▶ DIRECTIONS:
Within the entries below, find the portion that opens with the line containing "Segment carcinoma." and closes with the line containing "<instances>...</instances> (empty list". Retype that portion exactly and only.

▶ Extracted data entries:

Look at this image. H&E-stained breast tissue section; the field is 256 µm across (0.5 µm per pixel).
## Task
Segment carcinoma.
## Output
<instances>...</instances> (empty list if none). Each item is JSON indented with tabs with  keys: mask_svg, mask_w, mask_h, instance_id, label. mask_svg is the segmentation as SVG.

...

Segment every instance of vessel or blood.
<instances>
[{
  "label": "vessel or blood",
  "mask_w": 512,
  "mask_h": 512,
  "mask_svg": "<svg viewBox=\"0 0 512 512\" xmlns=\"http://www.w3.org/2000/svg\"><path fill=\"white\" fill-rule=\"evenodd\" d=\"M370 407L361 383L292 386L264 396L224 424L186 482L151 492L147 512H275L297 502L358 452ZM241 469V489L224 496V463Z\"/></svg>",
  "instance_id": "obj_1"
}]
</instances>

▶ SOLUTION TO THIS TASK:
Segment carcinoma.
## Output
<instances>...</instances> (empty list if none). Each item is JSON indented with tabs with  keys: mask_svg, mask_w, mask_h, instance_id, label. mask_svg is the segmentation as SVG.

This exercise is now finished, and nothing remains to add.